• _What needs to be done_: Please retype the data that follows, starting at the line containing "BARO3 pin SDA: RX -> D2" and stopping after the last line.

........

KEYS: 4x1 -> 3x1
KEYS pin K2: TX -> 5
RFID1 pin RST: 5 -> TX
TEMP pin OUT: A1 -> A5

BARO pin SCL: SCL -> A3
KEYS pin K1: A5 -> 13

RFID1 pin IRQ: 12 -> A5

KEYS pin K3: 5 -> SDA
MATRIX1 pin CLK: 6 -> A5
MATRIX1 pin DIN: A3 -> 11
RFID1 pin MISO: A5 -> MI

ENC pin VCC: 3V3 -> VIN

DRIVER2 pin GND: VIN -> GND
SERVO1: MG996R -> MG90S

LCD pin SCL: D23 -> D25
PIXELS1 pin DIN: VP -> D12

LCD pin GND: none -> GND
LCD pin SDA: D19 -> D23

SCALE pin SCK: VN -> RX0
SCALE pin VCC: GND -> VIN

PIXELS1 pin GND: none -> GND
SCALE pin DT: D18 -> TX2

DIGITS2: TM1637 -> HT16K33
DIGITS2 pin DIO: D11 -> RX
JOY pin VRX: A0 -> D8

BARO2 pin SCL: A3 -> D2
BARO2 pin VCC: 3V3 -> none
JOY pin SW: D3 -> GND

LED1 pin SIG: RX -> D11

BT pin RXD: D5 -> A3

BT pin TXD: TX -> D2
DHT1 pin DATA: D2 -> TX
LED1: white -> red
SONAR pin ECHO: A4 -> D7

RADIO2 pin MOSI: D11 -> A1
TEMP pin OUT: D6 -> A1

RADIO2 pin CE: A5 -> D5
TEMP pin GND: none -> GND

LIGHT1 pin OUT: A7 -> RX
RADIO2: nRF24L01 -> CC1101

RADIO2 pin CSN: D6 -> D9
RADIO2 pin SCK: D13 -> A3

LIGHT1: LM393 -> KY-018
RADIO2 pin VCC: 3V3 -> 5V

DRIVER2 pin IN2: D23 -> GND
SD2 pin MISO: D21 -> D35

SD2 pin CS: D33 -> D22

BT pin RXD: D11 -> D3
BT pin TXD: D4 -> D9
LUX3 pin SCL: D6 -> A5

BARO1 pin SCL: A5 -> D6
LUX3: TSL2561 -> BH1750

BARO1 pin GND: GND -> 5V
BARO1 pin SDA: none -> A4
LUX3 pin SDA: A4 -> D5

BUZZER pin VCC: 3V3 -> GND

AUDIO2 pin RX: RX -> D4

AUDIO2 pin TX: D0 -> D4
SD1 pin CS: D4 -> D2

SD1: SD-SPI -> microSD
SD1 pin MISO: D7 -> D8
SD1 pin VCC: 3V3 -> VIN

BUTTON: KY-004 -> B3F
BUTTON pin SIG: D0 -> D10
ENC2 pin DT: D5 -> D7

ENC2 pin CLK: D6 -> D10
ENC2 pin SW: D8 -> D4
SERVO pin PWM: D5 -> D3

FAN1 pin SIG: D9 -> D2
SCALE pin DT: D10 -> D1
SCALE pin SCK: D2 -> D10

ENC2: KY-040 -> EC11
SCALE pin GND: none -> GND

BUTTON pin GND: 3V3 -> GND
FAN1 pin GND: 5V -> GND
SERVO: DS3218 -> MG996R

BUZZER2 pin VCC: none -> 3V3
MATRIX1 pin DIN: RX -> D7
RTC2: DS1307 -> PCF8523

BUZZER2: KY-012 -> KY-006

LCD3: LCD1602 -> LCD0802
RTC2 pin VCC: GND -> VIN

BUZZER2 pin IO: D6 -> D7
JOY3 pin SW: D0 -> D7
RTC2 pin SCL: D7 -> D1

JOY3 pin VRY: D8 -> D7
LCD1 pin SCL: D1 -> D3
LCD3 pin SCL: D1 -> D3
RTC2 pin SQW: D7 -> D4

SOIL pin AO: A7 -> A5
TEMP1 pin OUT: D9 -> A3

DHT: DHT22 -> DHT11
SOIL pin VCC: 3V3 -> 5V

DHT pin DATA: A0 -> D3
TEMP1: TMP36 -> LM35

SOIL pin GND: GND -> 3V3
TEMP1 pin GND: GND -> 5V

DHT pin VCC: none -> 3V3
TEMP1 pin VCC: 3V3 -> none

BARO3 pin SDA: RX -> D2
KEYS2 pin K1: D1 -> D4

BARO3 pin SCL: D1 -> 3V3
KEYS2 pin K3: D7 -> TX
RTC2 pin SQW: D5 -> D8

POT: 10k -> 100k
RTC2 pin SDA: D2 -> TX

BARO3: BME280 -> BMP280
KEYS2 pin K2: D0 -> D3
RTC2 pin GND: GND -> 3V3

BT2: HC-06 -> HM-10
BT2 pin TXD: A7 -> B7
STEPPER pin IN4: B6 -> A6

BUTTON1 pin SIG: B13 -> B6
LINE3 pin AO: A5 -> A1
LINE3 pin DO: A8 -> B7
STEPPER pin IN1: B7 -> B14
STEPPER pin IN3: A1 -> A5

........

• _Solution_:
BARO3 pin SDA: RX -> D2
KEYS2 pin K1: D1 -> D4

BARO3 pin SCL: D1 -> 3V3
KEYS2 pin K3: D7 -> TX
RTC2 pin SQW: D5 -> D8

POT: 10k -> 100k
RTC2 pin SDA: D2 -> TX

BARO3: BME280 -> BMP280
KEYS2 pin K2: D0 -> D3
RTC2 pin GND: GND -> 3V3

BT2: HC-06 -> HM-10
BT2 pin TXD: A7 -> B7
STEPPER pin IN4: B6 -> A6

BUTTON1 pin SIG: B13 -> B6
LINE3 pin AO: A5 -> A1
LINE3 pin DO: A8 -> B7
STEPPER pin IN1: B7 -> B14
STEPPER pin IN3: A1 -> A5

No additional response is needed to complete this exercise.